> **EXERCISE INSTRUCTIONS**
The records must be duplicated exactly, with every picture left out.

[Object correspondence data]
□ □ □

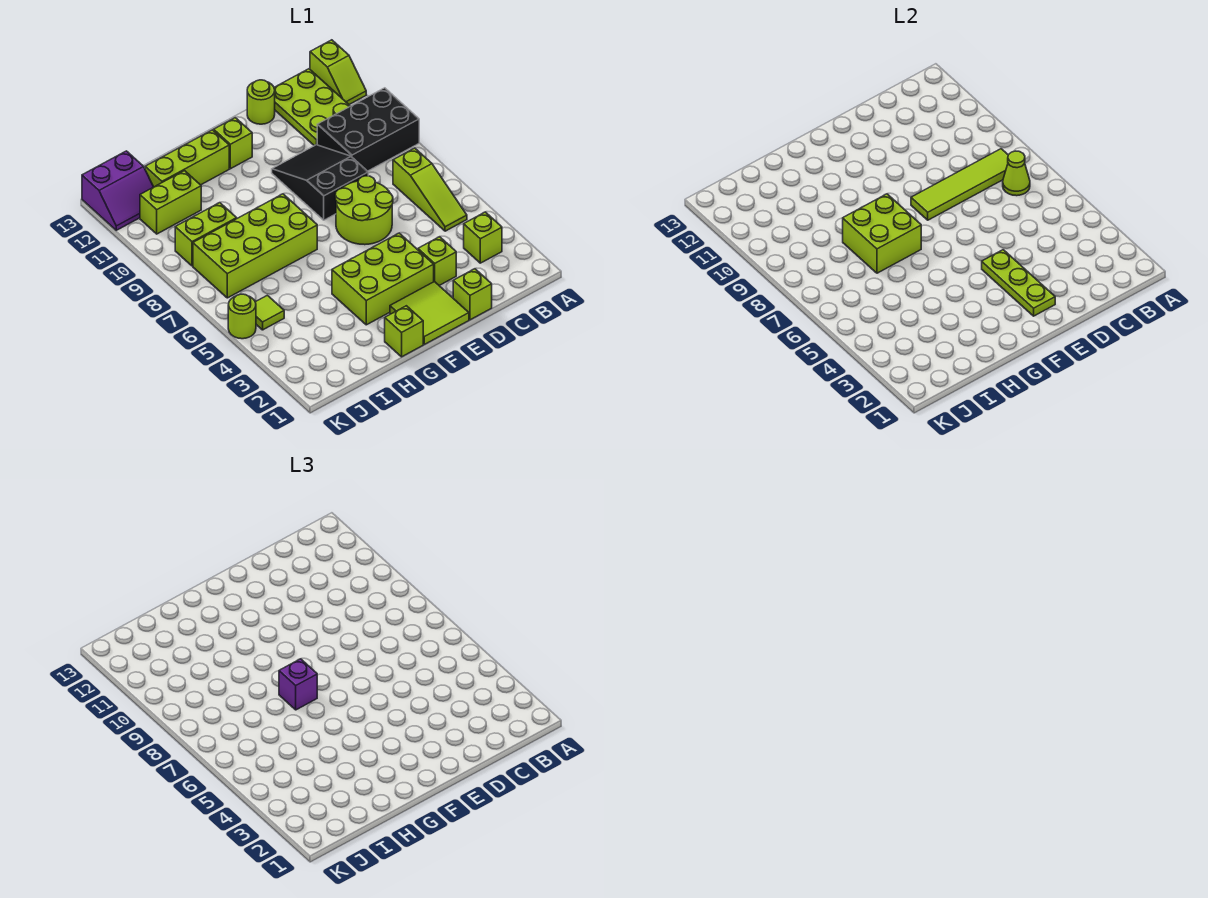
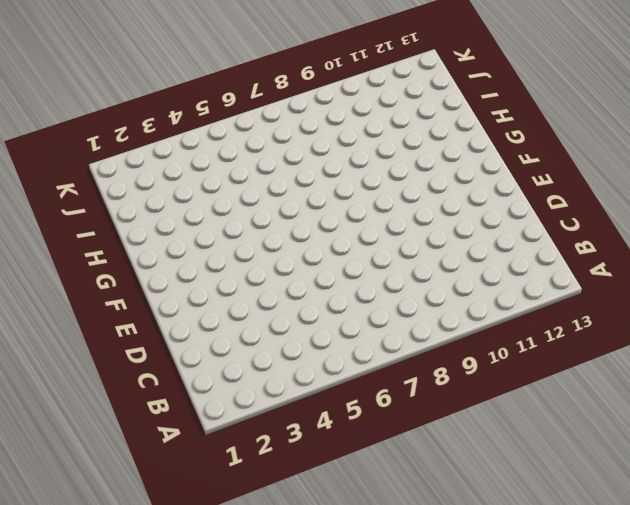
none -> black brick A9:C10 level 1
none -> lime slope A12:A13 level 1 top 13
none -> lime brick B3 level 1

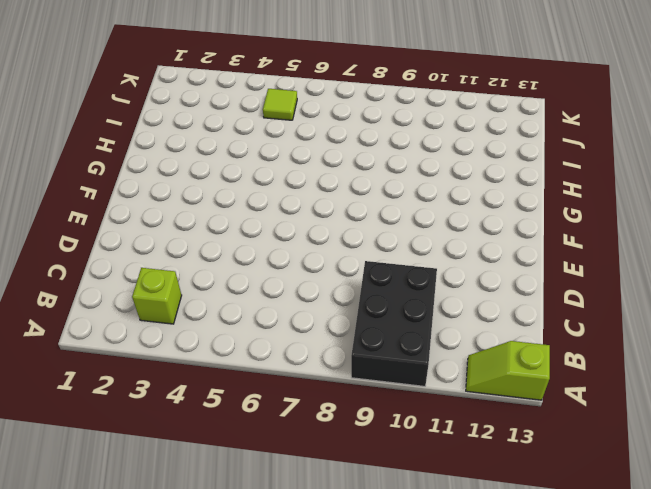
none -> lime slope B5:B7 level 1 top 7
none -> lime plate B11:C13 level 1
none -> lime brick D1 level 1

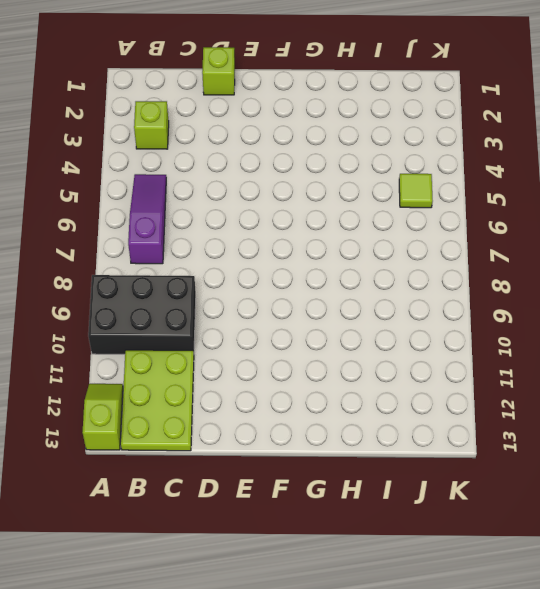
purple slope B5:B7 level 1 top 7 -> lime slope B5:B7 level 1 top 7
none -> lime brick D3 level 1
none -> lime round brick D6:E7 level 1
none -> black slope D8:E10 level 1 top 8

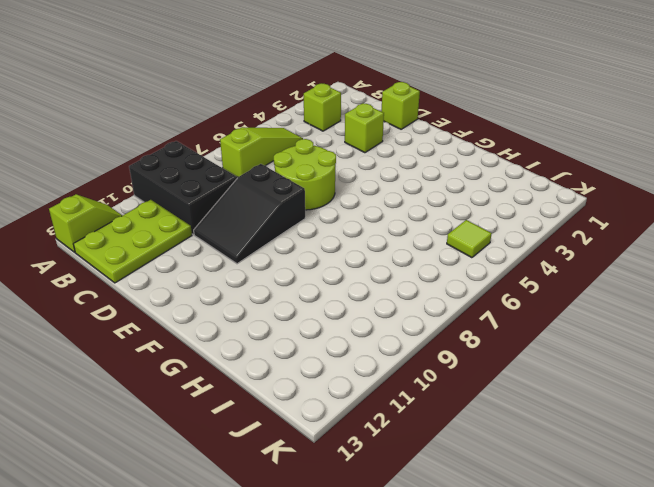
none -> lime round brick D13 level 1
none -> lime tile E1:F2 level 1
none -> lime brick E3:G4 level 1

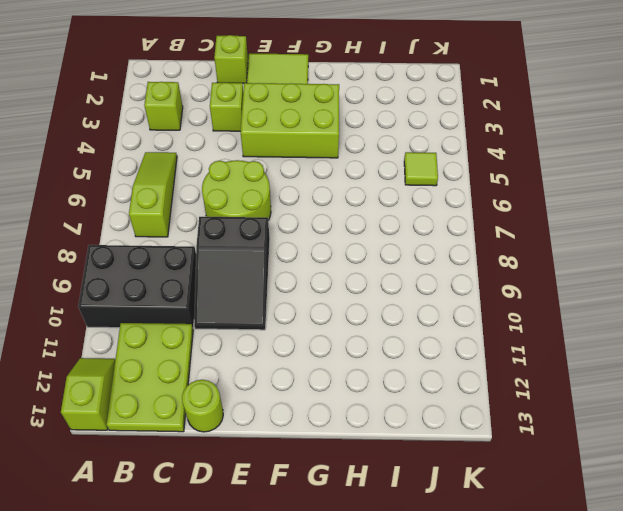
none -> lime brick F12 level 1
none -> lime brick G1 level 1
none -> lime brick G7:J8 level 1

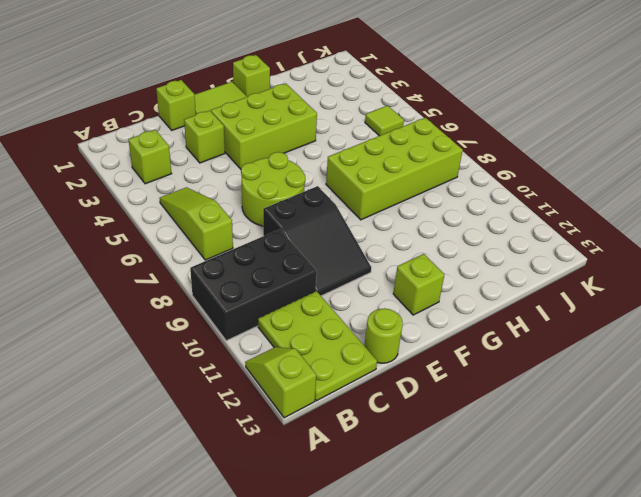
none -> lime brick G12:I12 level 1
none -> lime brick I9:J9 level 1
none -> lime brick I11:J11 level 1

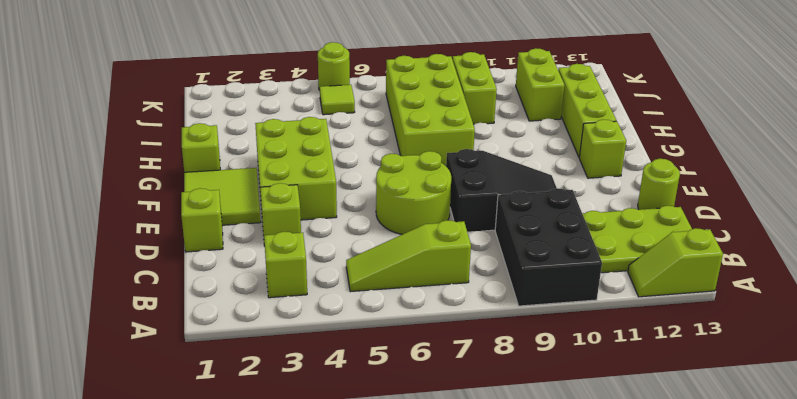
none -> purple slope J12:K13 level 1 top 13
none -> lime cone B7 level 2
none -> lime tile B8:E8 level 2

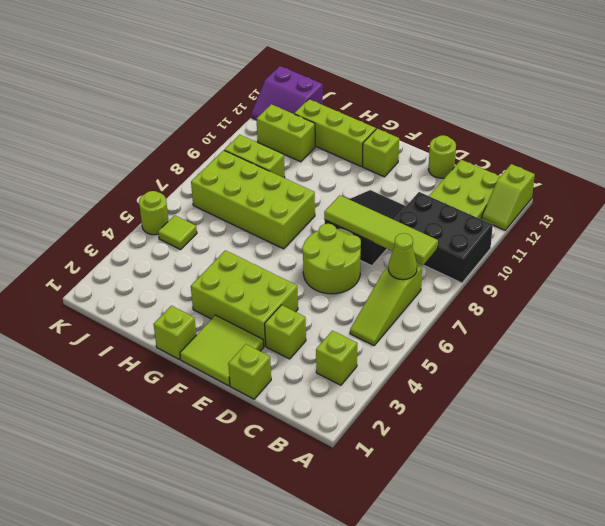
none -> lime plate E2:E4 level 2
none -> lime brick G7:H8 level 2
none -> purple brick G7 level 3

□ □ □

> **SOLUTION TO THIS EXERCISE**
none -> black brick A9:C10 level 1
none -> lime slope A12:A13 level 1 top 13
none -> lime brick B3 level 1

none -> lime slope B5:B7 level 1 top 7
none -> lime plate B11:C13 level 1
none -> lime brick D1 level 1

purple slope B5:B7 level 1 top 7 -> lime slope B5:B7 level 1 top 7
none -> lime brick D3 level 1
none -> lime round brick D6:E7 level 1
none -> black slope D8:E10 level 1 top 8

none -> lime round brick D13 level 1
none -> lime tile E1:F2 level 1
none -> lime brick E3:G4 level 1

none -> lime brick F12 level 1
none -> lime brick G1 level 1
none -> lime brick G7:J8 level 1

none -> lime brick G12:I12 level 1
none -> lime brick I9:J9 level 1
none -> lime brick I11:J11 level 1

none -> purple slope J12:K13 level 1 top 13
none -> lime cone B7 level 2
none -> lime tile B8:E8 level 2

none -> lime plate E2:E4 level 2
none -> lime brick G7:H8 level 2
none -> purple brick G7 level 3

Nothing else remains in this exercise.